_Exercise requirements_
What is needed is an exact copy of every entry below, minus the images.
Segment Start: Extracted records
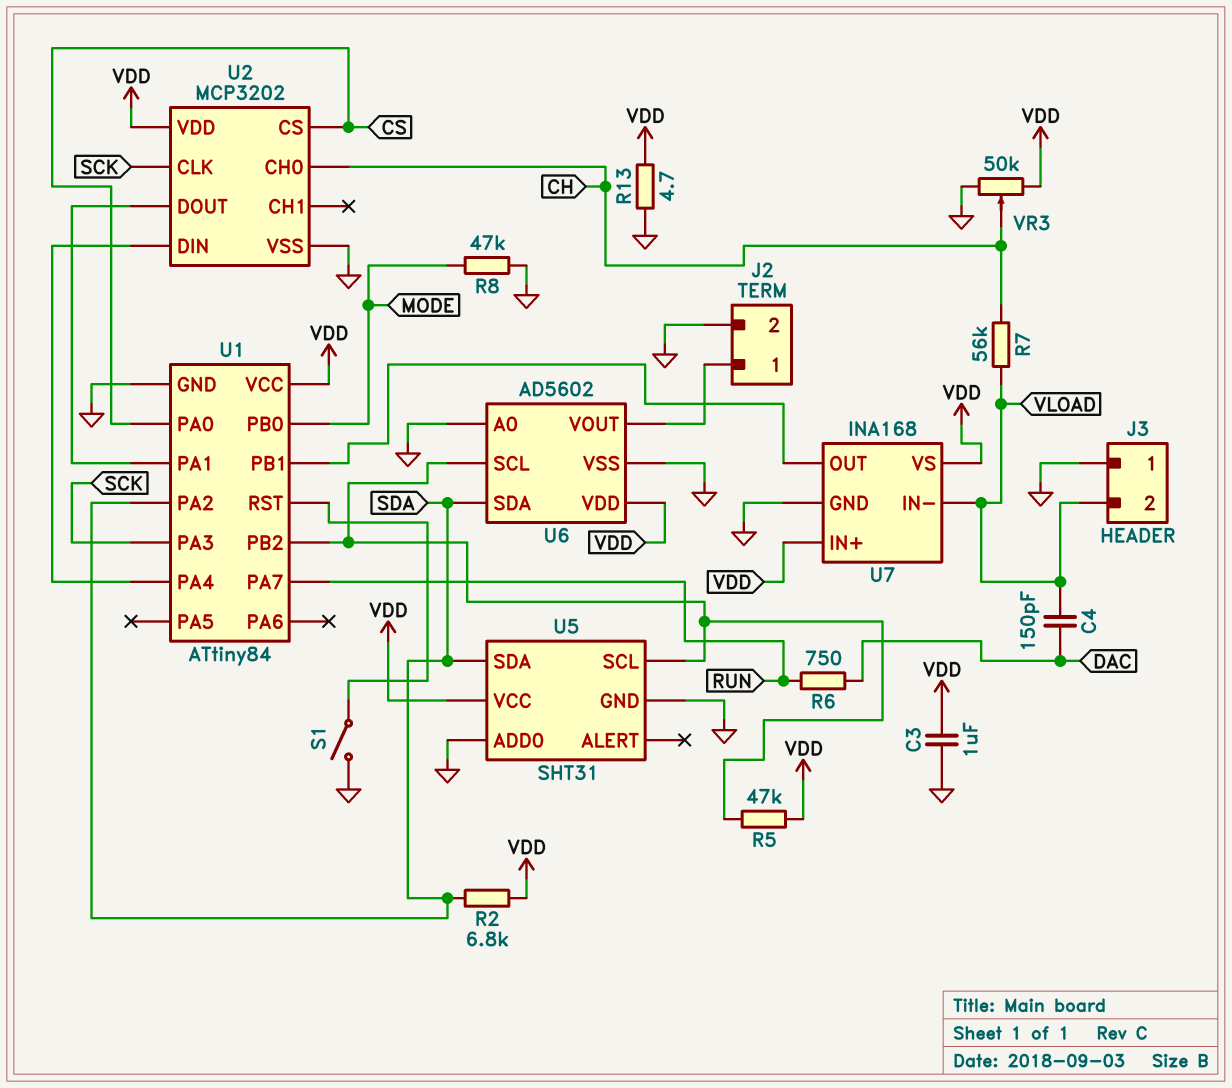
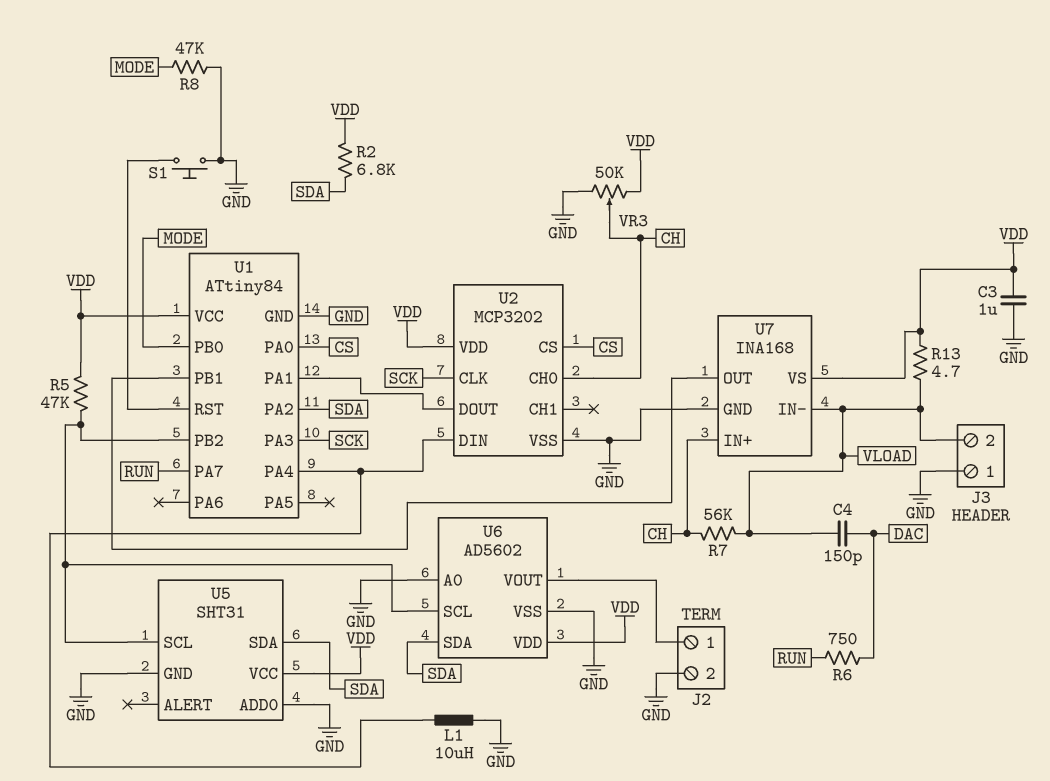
L1: none -> 10uH (GND, U1/PA4)
R13: 4.7 (GND, VDD) -> 4.7 (VDD, VLOAD)
S1: switch (GND, U1/RST) -> button (GND, U1/RST)
U7 pin IN+: VDD -> CH

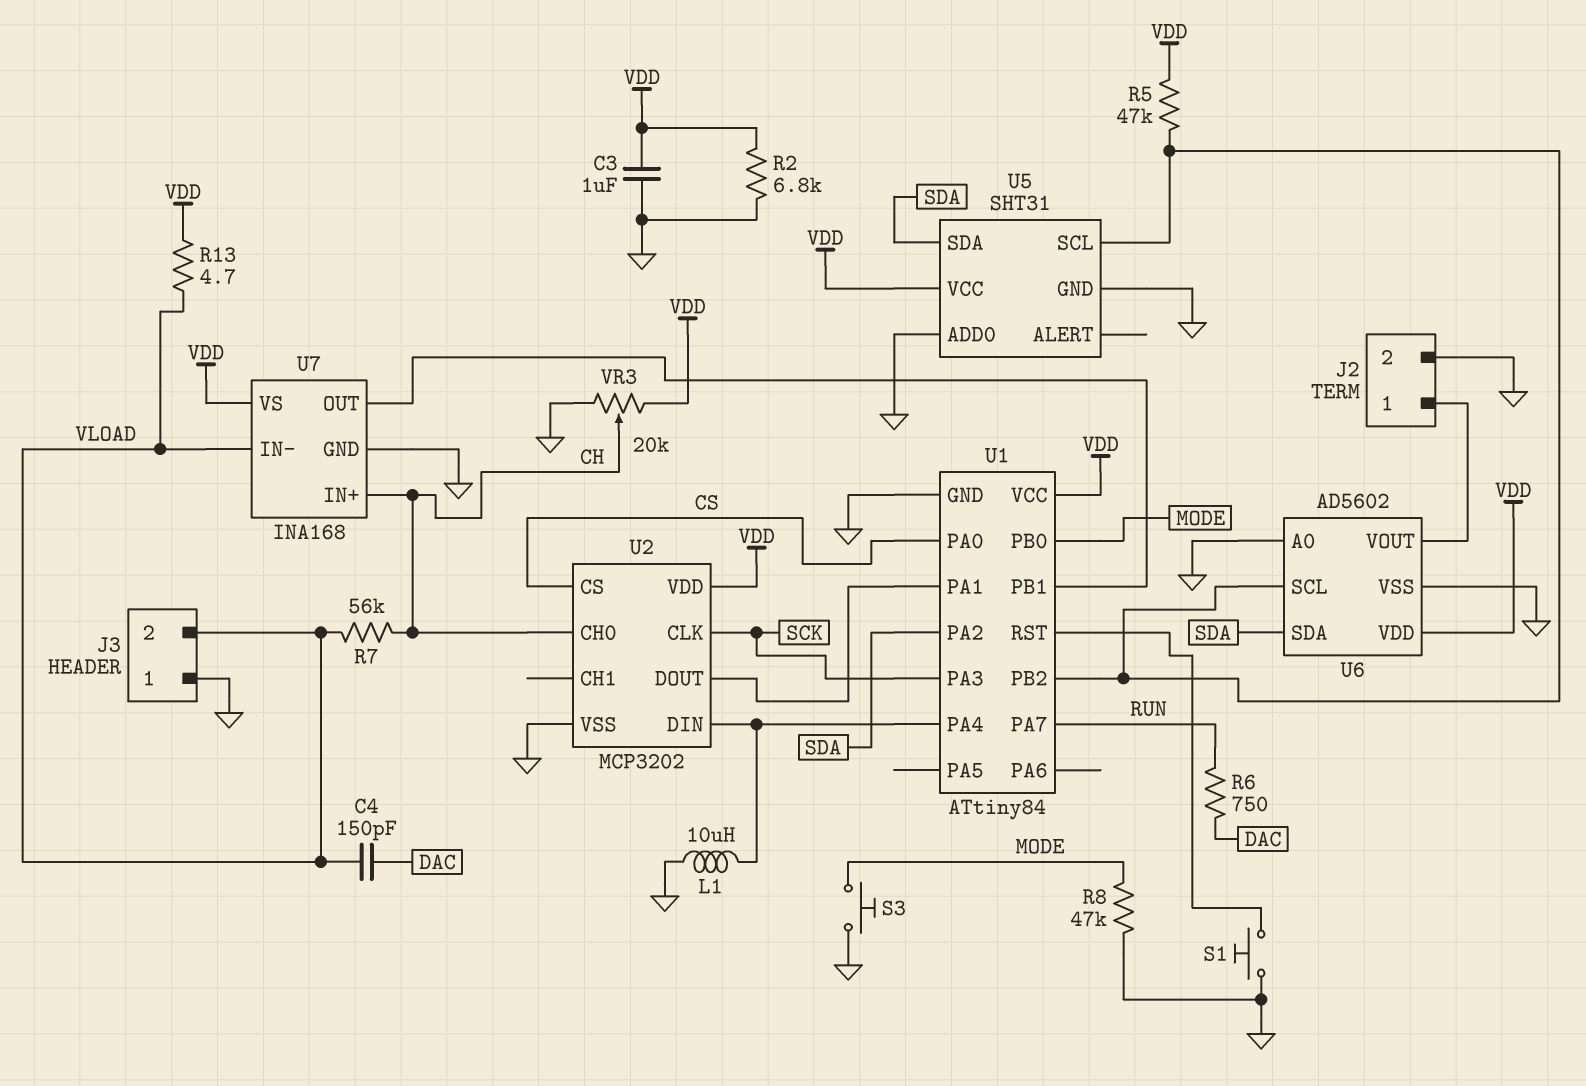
R2: 6.8k (SDA, VDD) -> 6.8k (GND, VDD)
S3: none -> button (GND, MODE)
VR3: 50k (GND, VDD, wiper CH) -> 20k (GND, VDD, wiper CH)

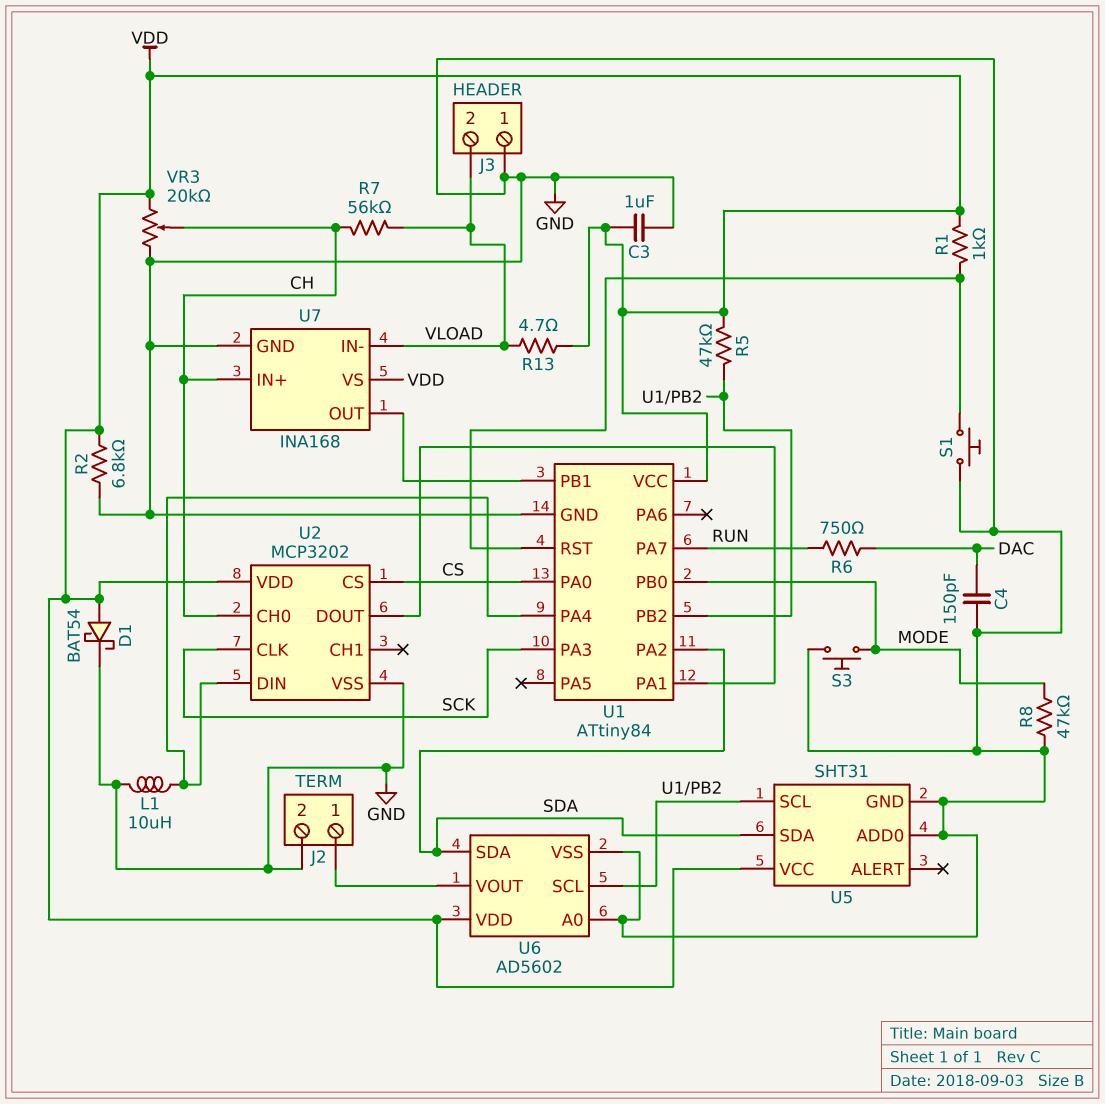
C4: 150pF (DAC, VLOAD) -> 150pF (DAC, GND)
D1: none -> schottky BAT54 (A VDD, K GND)
R1: none -> 1k (U1/RST, VDD)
Segment End: Extracted records
_Reply to the exercise_
L1: none -> 10uH (GND, U1/PA4)
R13: 4.7 (GND, VDD) -> 4.7 (VDD, VLOAD)
S1: switch (GND, U1/RST) -> button (GND, U1/RST)
U7 pin IN+: VDD -> CH

R2: 6.8k (SDA, VDD) -> 6.8k (GND, VDD)
S3: none -> button (GND, MODE)
VR3: 50k (GND, VDD, wiper CH) -> 20k (GND, VDD, wiper CH)

C4: 150pF (DAC, VLOAD) -> 150pF (DAC, GND)
D1: none -> schottky BAT54 (A VDD, K GND)
R1: none -> 1k (U1/RST, VDD)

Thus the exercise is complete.